Work order:
Each line of the data must reappear exactly in your answer, with no images included.

Data for processing:

════════════════

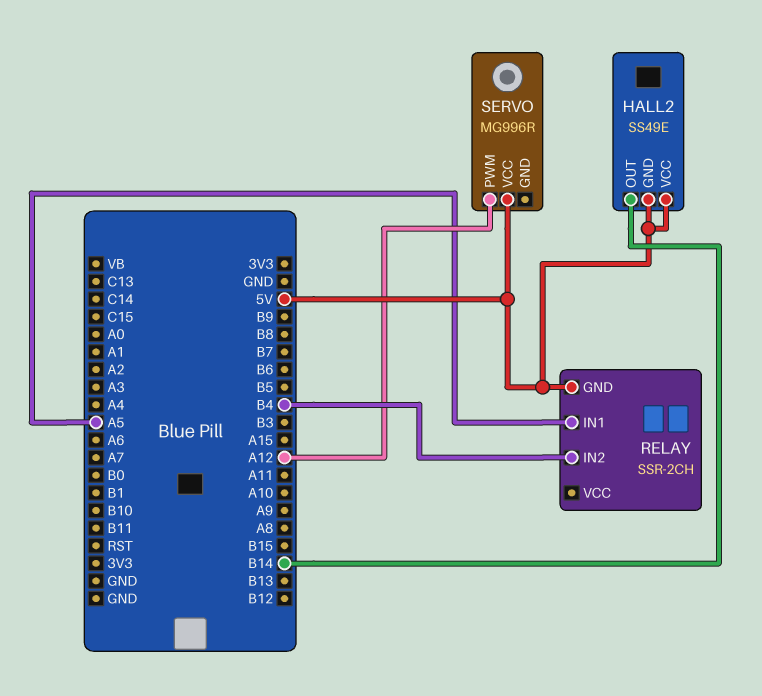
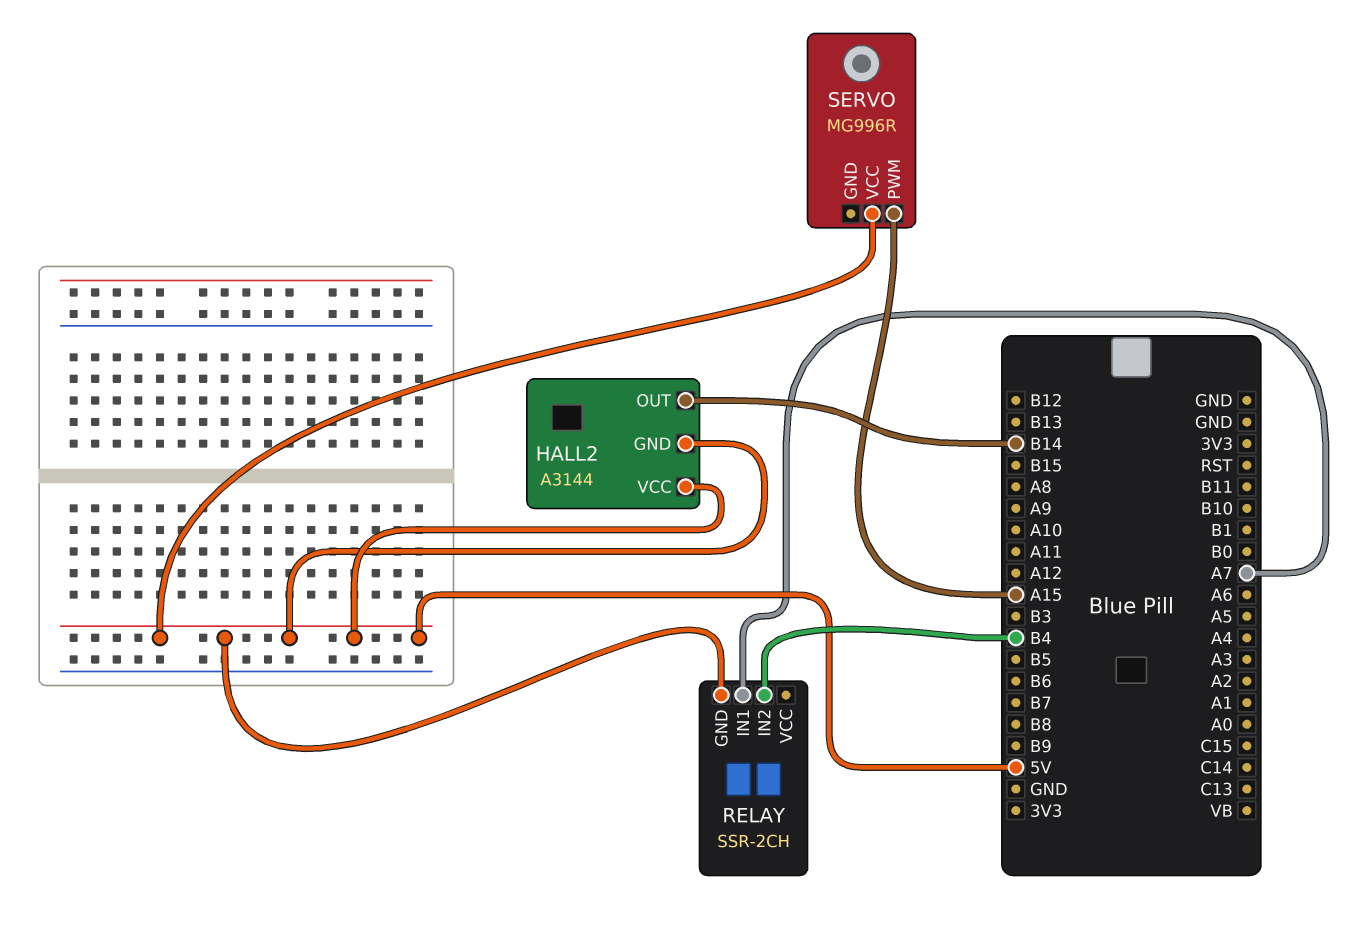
HALL2: SS49E -> A3144
RELAY pin IN1: A5 -> A7
SERVO pin PWM: A12 -> A15

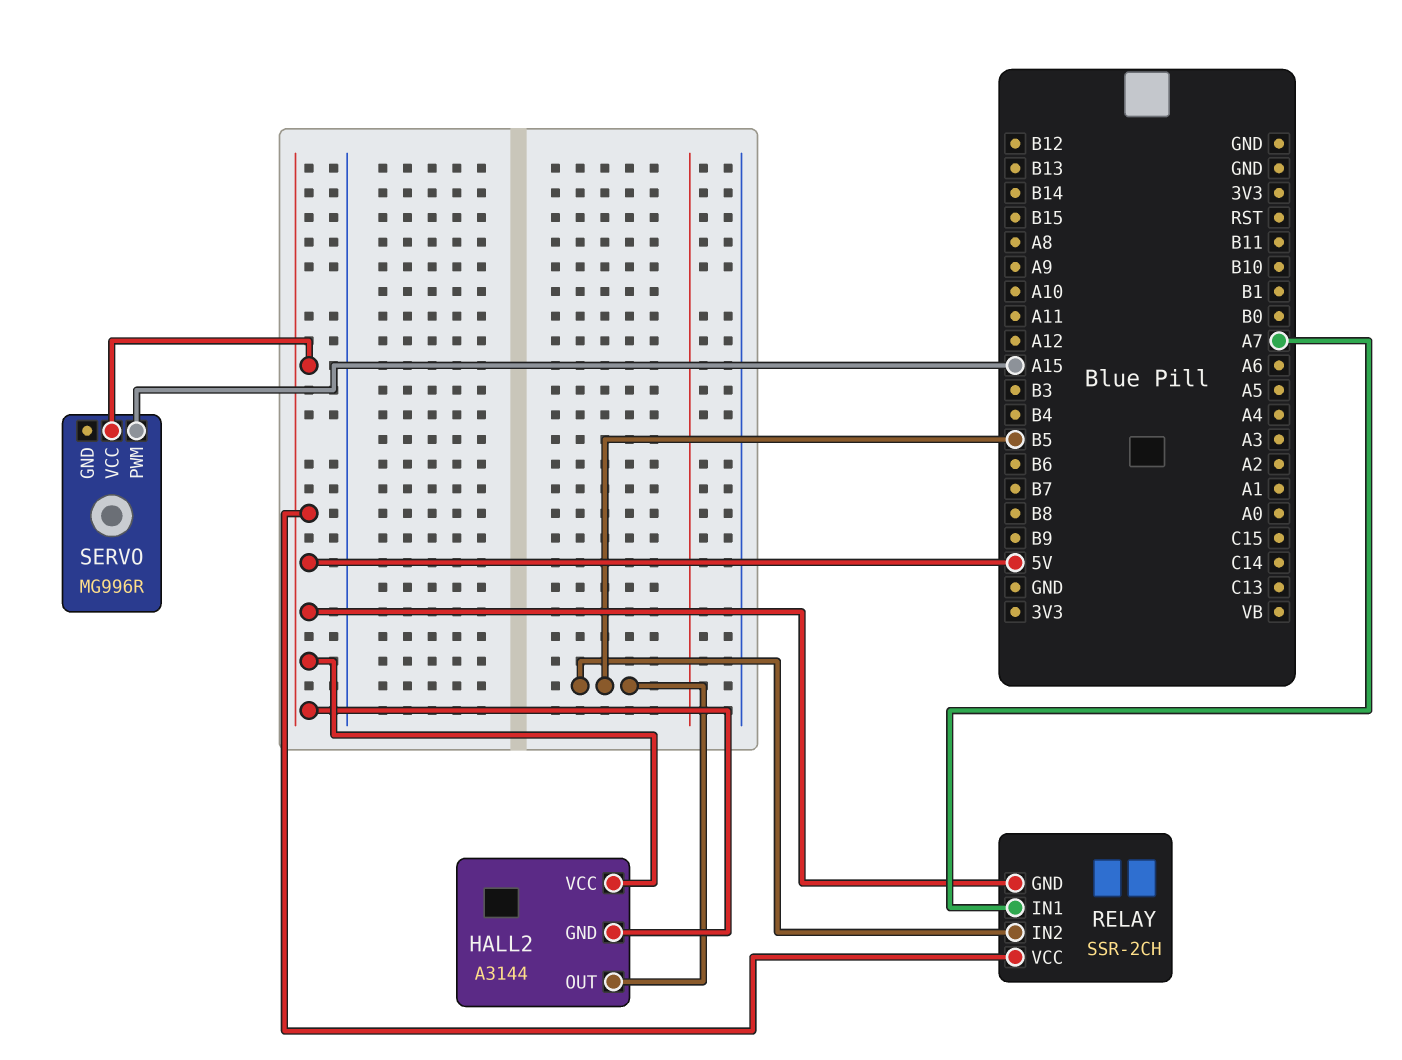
HALL2 pin OUT: B14 -> B5
RELAY pin IN2: B4 -> B5
RELAY pin VCC: none -> 5V

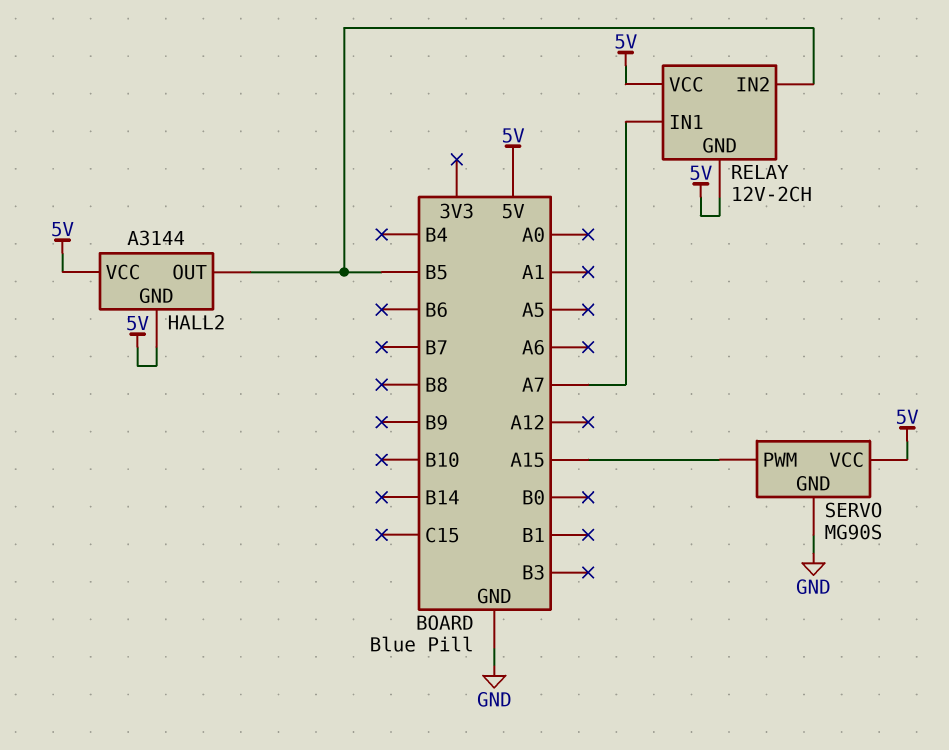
RELAY: SSR-2CH -> 12V-2CH
SERVO: MG996R -> MG90S
SERVO pin GND: none -> GND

════════════════

Written response:
HALL2: SS49E -> A3144
RELAY pin IN1: A5 -> A7
SERVO pin PWM: A12 -> A15

HALL2 pin OUT: B14 -> B5
RELAY pin IN2: B4 -> B5
RELAY pin VCC: none -> 5V

RELAY: SSR-2CH -> 12V-2CH
SERVO: MG996R -> MG90S
SERVO pin GND: none -> GND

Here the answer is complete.